> _Work to complete_
Although the data below holds other lines too, output only those from the line with "orange circle: moved 75 px right, 84 px up" up to and including the line with "black cross: moved 17 px down", exactly as they appear.

> _Stored data_

-- -- --

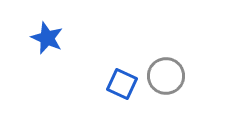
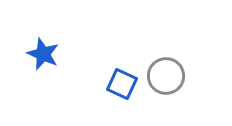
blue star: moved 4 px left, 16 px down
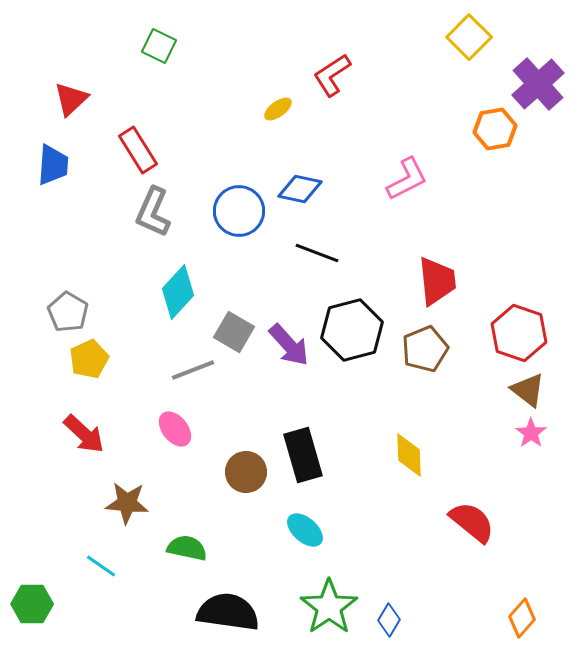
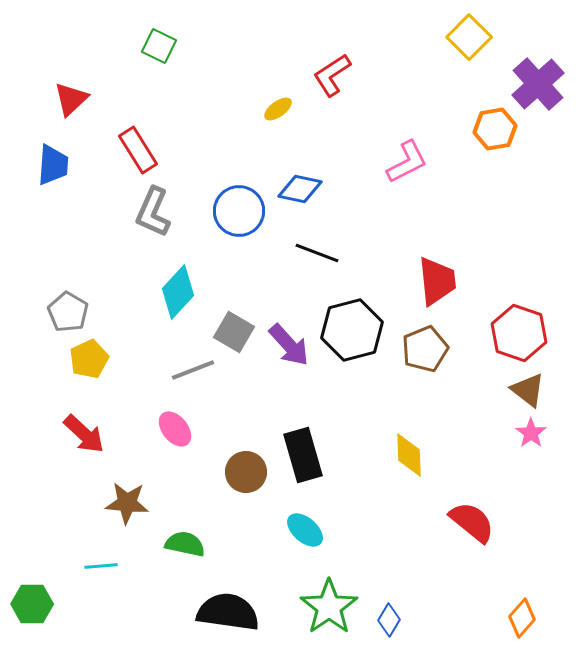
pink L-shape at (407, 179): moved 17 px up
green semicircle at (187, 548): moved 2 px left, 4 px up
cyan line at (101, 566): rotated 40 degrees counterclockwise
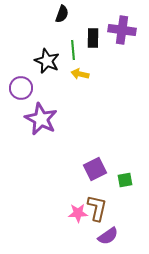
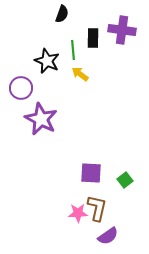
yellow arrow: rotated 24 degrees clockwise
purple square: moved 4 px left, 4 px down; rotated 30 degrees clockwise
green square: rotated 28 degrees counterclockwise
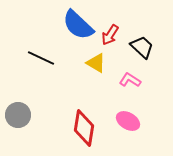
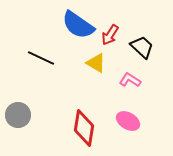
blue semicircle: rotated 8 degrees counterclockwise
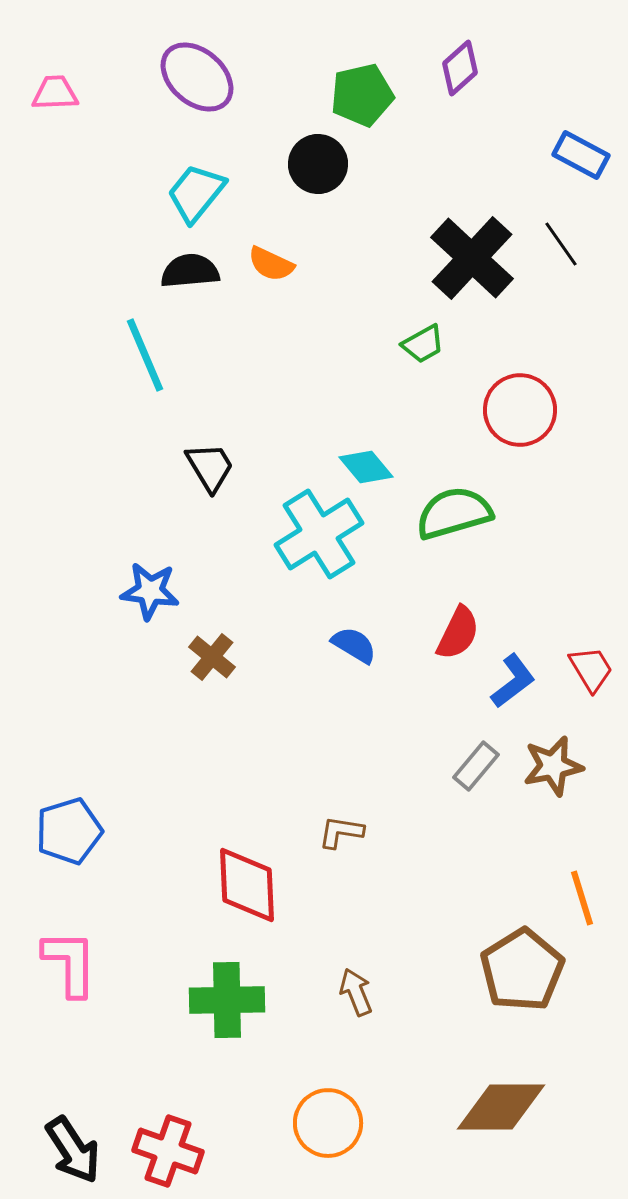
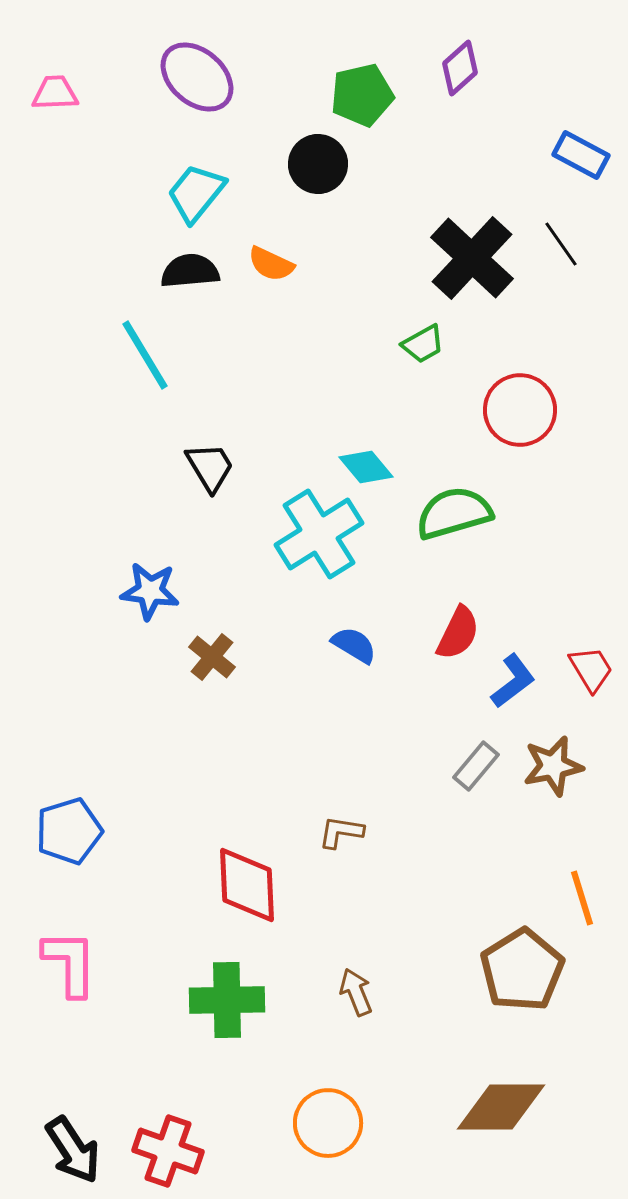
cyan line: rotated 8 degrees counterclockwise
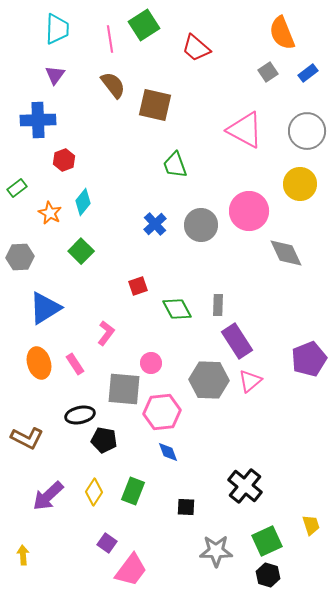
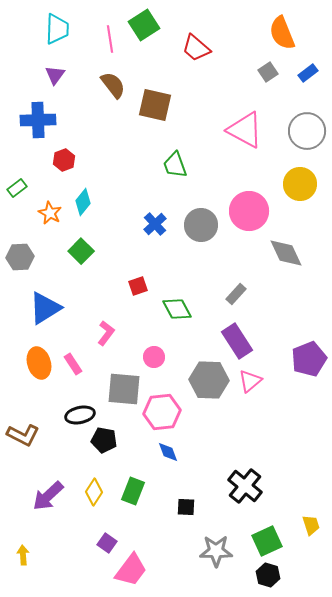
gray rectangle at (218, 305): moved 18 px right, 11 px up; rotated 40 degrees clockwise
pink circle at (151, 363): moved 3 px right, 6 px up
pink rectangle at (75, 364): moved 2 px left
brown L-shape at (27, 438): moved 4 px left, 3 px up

-- -- --

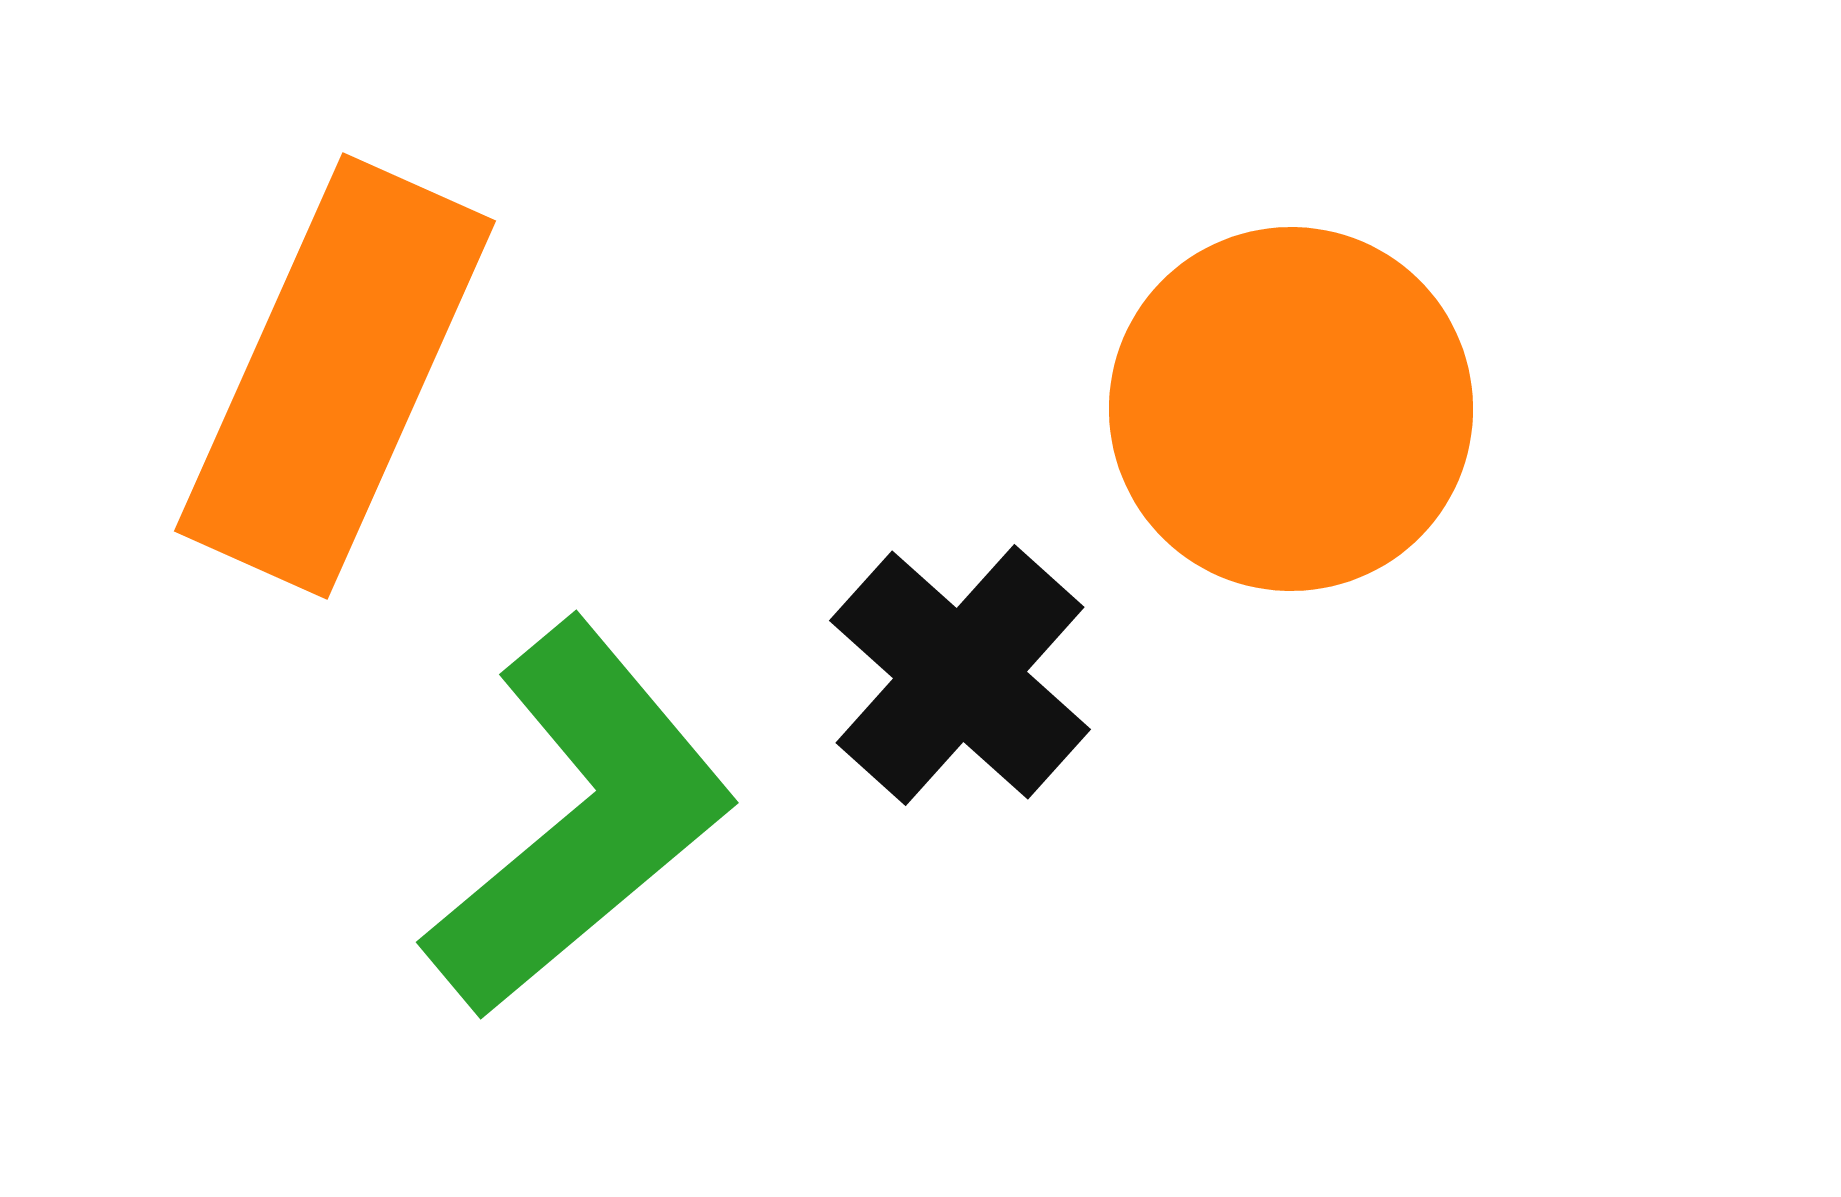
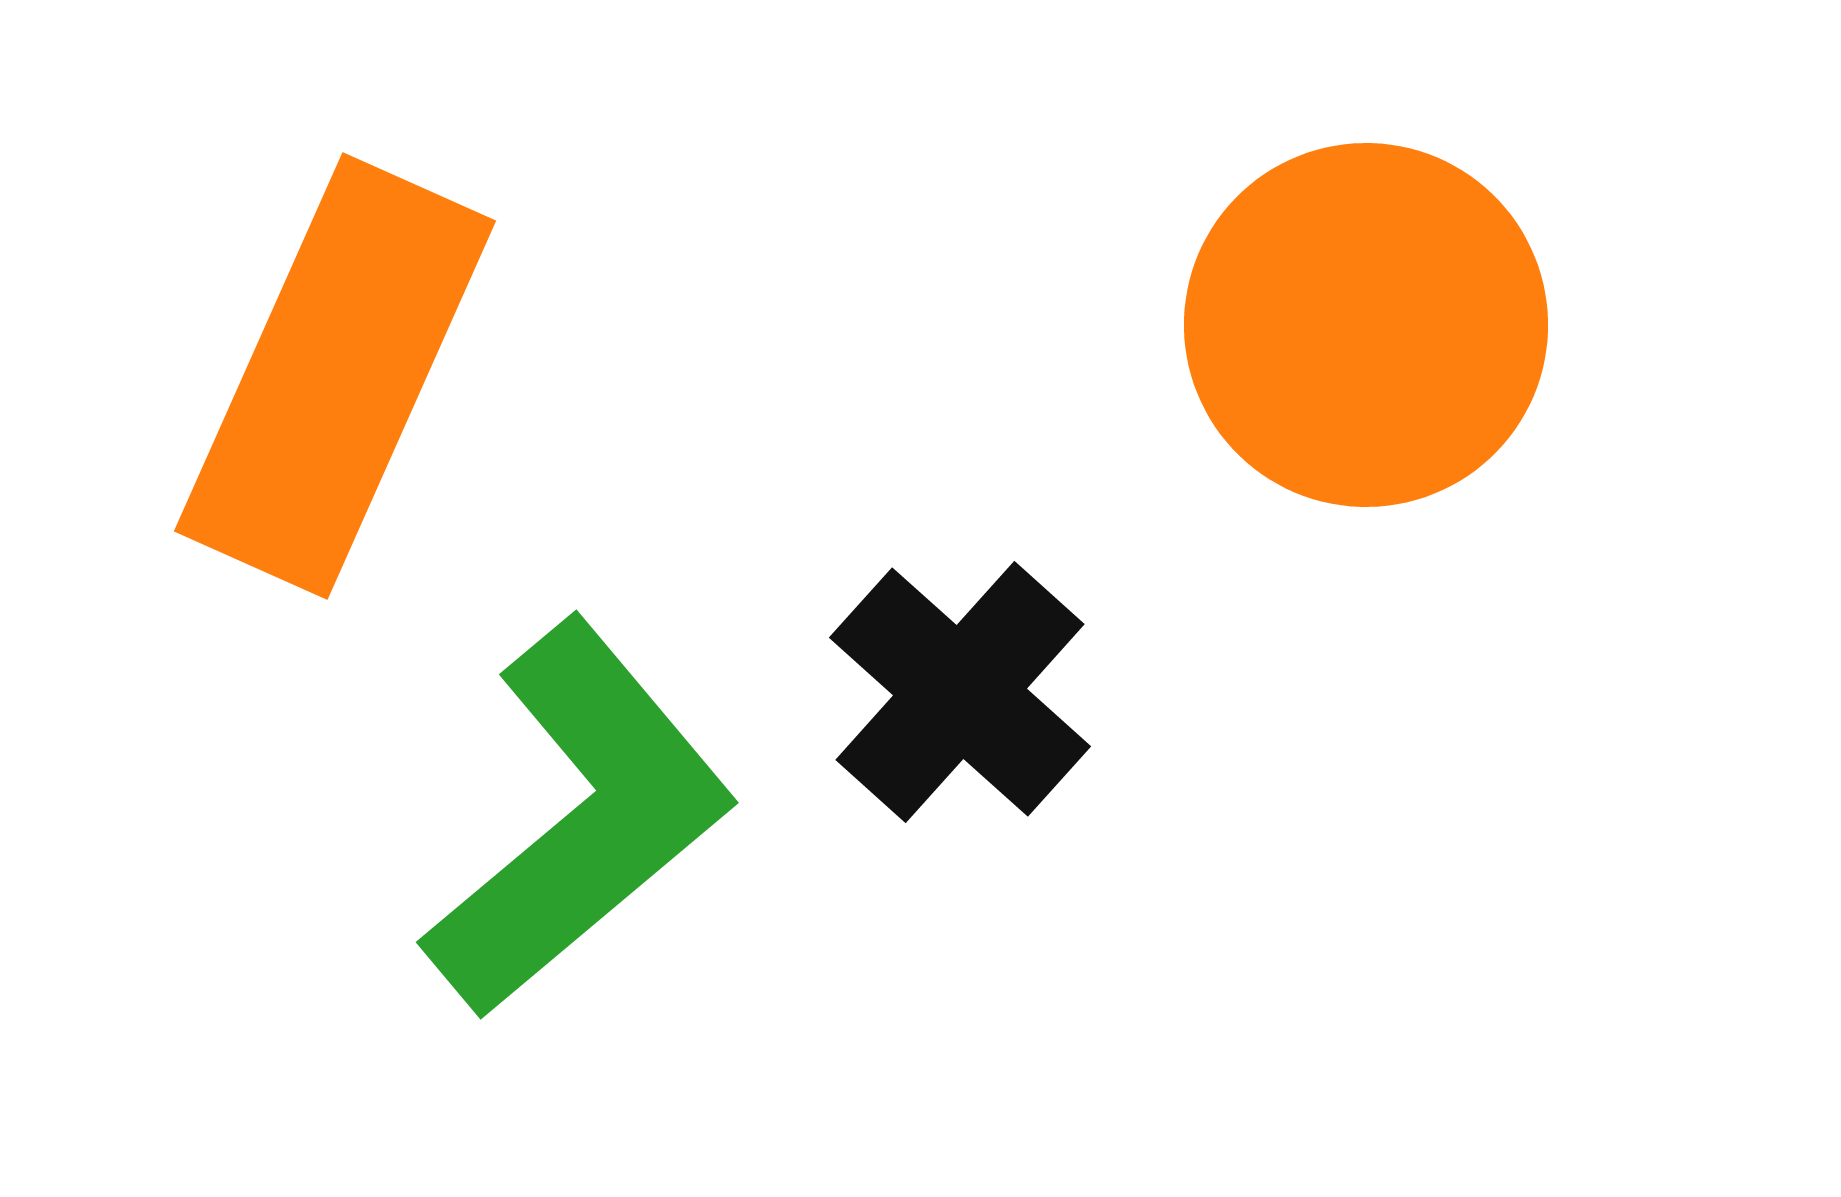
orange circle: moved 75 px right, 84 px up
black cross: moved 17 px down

-- -- --

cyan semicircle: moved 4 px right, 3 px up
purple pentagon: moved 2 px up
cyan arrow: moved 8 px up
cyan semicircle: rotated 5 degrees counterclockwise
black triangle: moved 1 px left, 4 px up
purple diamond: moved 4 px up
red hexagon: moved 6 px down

-- -- --

> _Answer_
orange circle: moved 75 px right, 84 px up
black cross: moved 17 px down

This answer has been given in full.